BEGIN Material supplied
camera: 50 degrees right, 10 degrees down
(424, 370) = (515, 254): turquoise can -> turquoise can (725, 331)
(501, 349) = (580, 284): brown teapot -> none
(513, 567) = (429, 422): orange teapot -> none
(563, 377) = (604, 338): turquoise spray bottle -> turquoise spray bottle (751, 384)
END Material supplied
BEGIN Material supplied
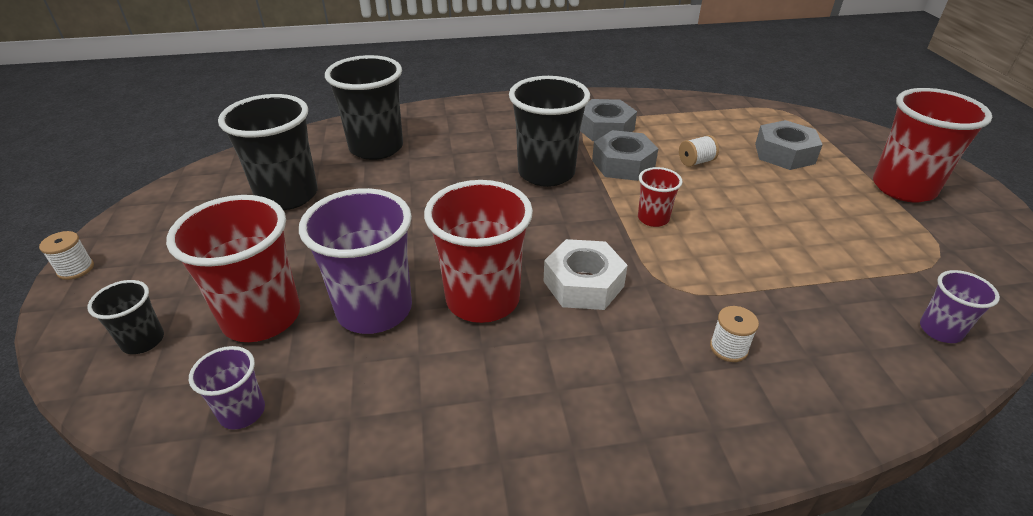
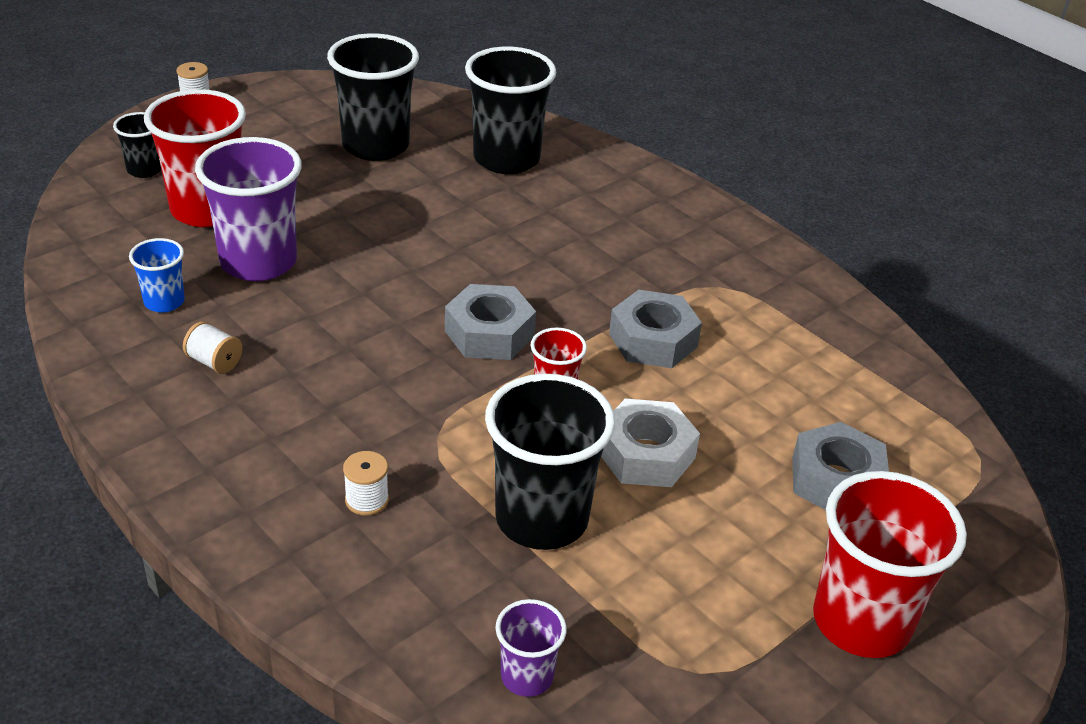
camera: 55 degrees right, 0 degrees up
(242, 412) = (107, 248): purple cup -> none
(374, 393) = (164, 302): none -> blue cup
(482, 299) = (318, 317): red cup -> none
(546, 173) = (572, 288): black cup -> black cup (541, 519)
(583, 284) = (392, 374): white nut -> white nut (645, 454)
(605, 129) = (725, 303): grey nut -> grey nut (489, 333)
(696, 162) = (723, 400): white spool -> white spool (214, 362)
END Material supplied
BEGIN Material supplied
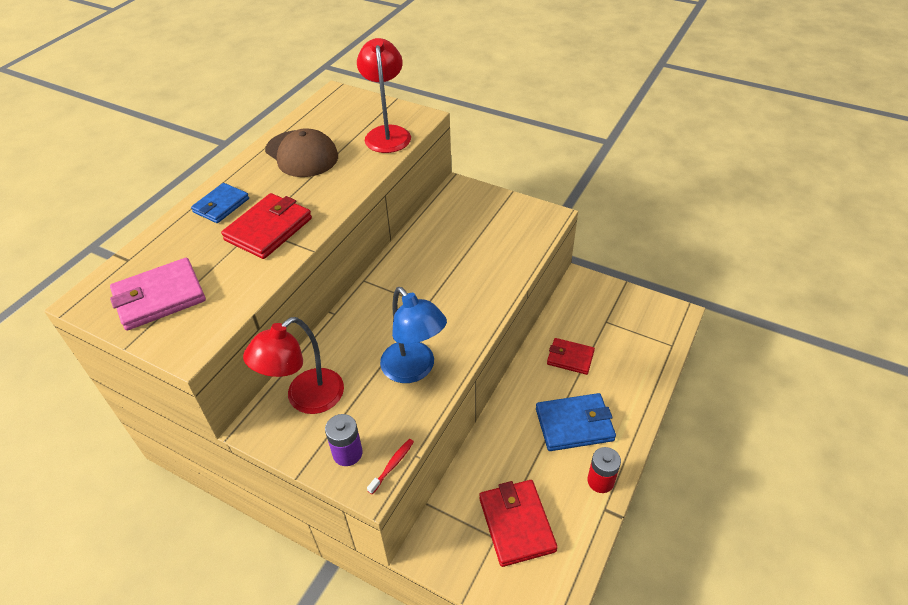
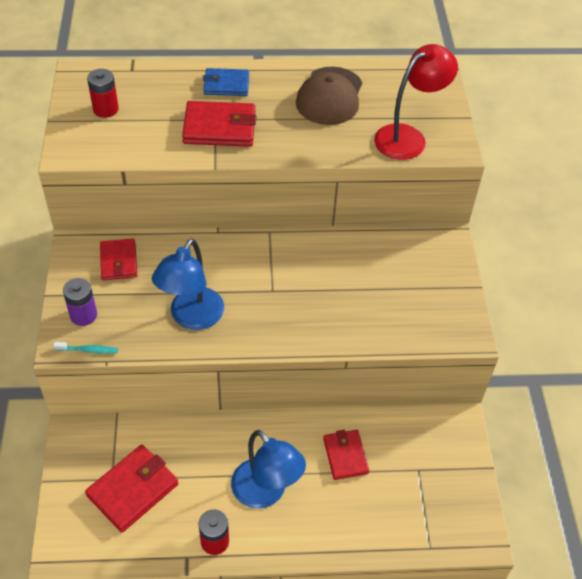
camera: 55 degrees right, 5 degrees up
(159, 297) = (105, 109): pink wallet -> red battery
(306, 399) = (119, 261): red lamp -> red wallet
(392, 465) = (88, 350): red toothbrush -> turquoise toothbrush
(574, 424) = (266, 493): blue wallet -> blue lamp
END Material supplied
→ **Task details**
Scan the records above for the string "turquoise", and copy every line where it turns up.

→ **Your response**
(424, 370) = (515, 254): turquoise can -> turquoise can (725, 331)
(563, 377) = (604, 338): turquoise spray bottle -> turquoise spray bottle (751, 384)
(392, 465) = (88, 350): red toothbrush -> turquoise toothbrush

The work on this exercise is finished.